## WHAT YOU NEED TO DO
Please arrange the lines of all the entries below as a JSON list of strings, one string per line, with blank lines left out. Leave the pictures out of your answer.

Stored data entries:
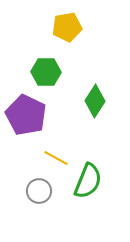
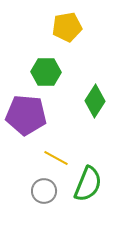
purple pentagon: rotated 21 degrees counterclockwise
green semicircle: moved 3 px down
gray circle: moved 5 px right
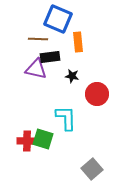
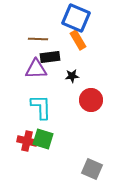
blue square: moved 18 px right, 1 px up
orange rectangle: moved 2 px up; rotated 24 degrees counterclockwise
purple triangle: rotated 15 degrees counterclockwise
black star: rotated 16 degrees counterclockwise
red circle: moved 6 px left, 6 px down
cyan L-shape: moved 25 px left, 11 px up
red cross: rotated 12 degrees clockwise
gray square: rotated 25 degrees counterclockwise
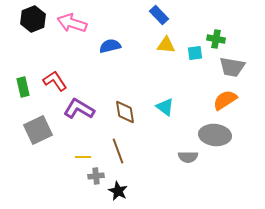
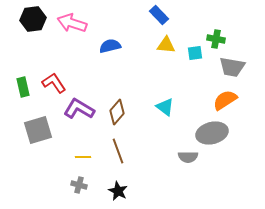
black hexagon: rotated 15 degrees clockwise
red L-shape: moved 1 px left, 2 px down
brown diamond: moved 8 px left; rotated 50 degrees clockwise
gray square: rotated 8 degrees clockwise
gray ellipse: moved 3 px left, 2 px up; rotated 20 degrees counterclockwise
gray cross: moved 17 px left, 9 px down; rotated 21 degrees clockwise
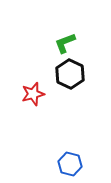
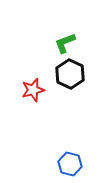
red star: moved 4 px up
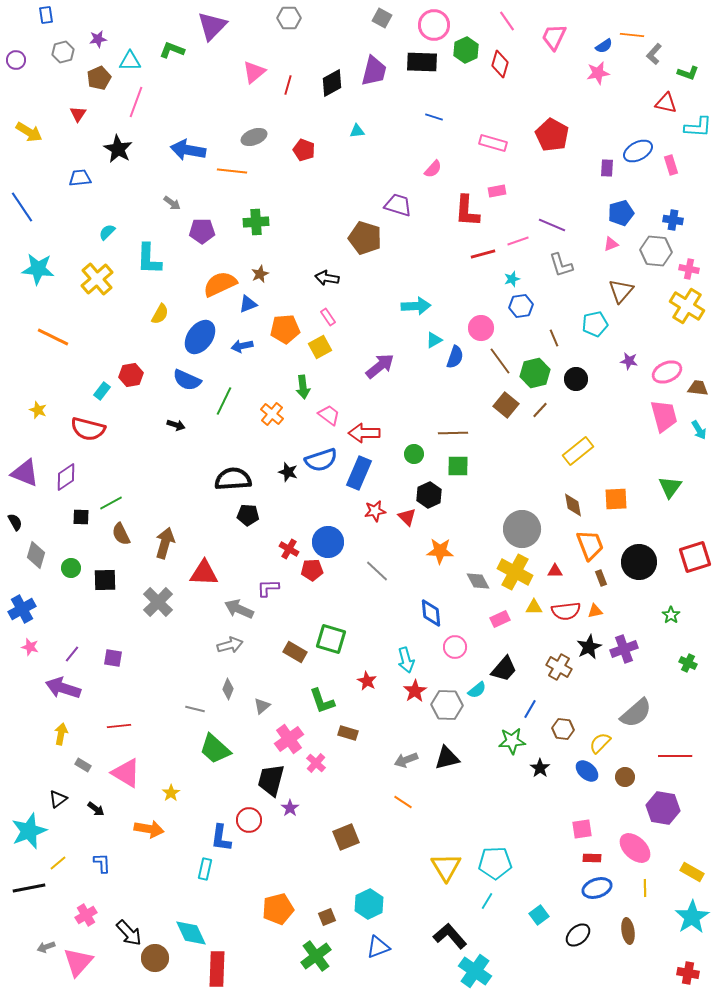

## EXERCISE OUTPUT
[
  "purple pentagon: rotated 21 degrees counterclockwise",
  "green semicircle: moved 3 px down",
  "gray circle: moved 5 px right",
  "blue square: moved 18 px right, 1 px up",
  "orange rectangle: moved 2 px up; rotated 24 degrees counterclockwise",
  "purple triangle: rotated 15 degrees counterclockwise",
  "black star: rotated 16 degrees counterclockwise",
  "red circle: moved 6 px left, 6 px down",
  "cyan L-shape: moved 25 px left, 11 px up",
  "red cross: rotated 12 degrees clockwise",
  "gray square: rotated 25 degrees counterclockwise",
  "black hexagon: rotated 15 degrees clockwise",
  "red L-shape: moved 1 px left, 2 px down",
  "brown diamond: moved 8 px left; rotated 50 degrees clockwise",
  "gray square: rotated 8 degrees clockwise",
  "gray ellipse: moved 3 px left, 2 px up; rotated 20 degrees counterclockwise",
  "gray cross: moved 17 px left, 9 px down; rotated 21 degrees clockwise",
  "red star: moved 4 px up"
]